• Activity:
The pictures are to be left out when the listing below is reproduced word for word.

• Data segment:
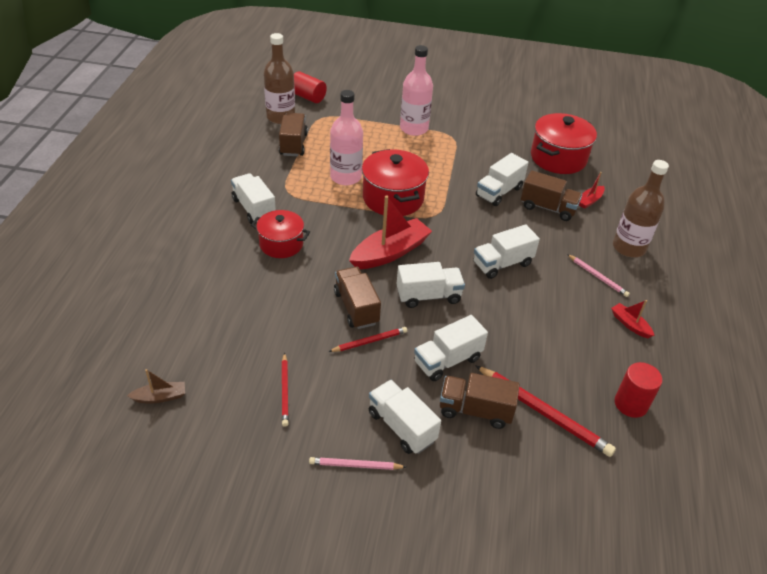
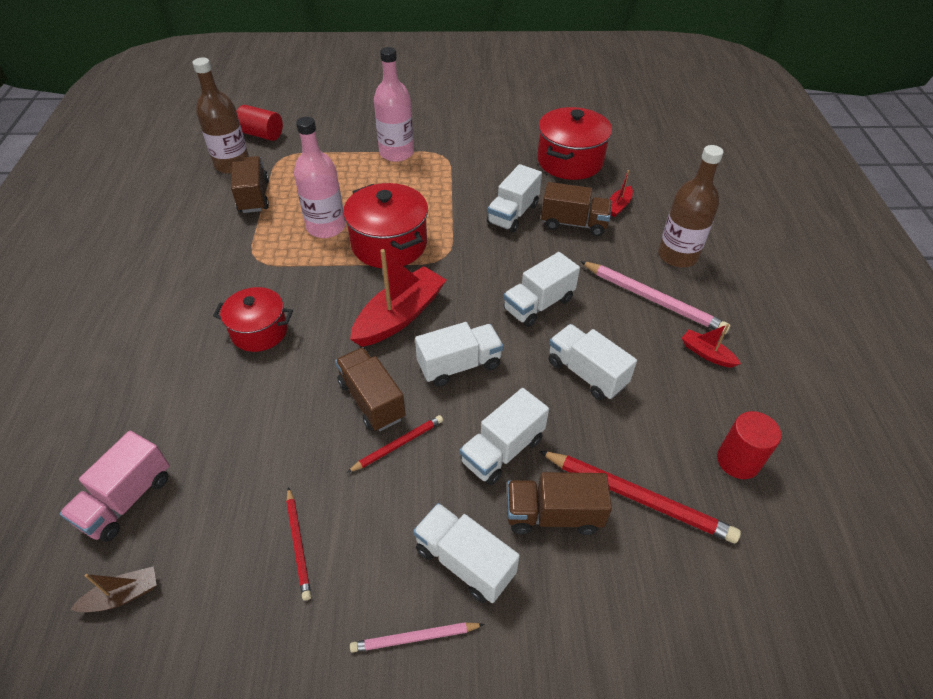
camera: 10 degrees left, 5 degrees up
(170, 338) = (126, 499): none -> pink truck
(254, 209) = (216, 290): white truck -> white truck (586, 373)
(597, 277) = (652, 299): pink pencil -> pink pencil, size x1.76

• Exercise solution:
camera: 10 degrees left, 5 degrees up
(170, 338) = (126, 499): none -> pink truck
(254, 209) = (216, 290): white truck -> white truck (586, 373)
(597, 277) = (652, 299): pink pencil -> pink pencil, size x1.76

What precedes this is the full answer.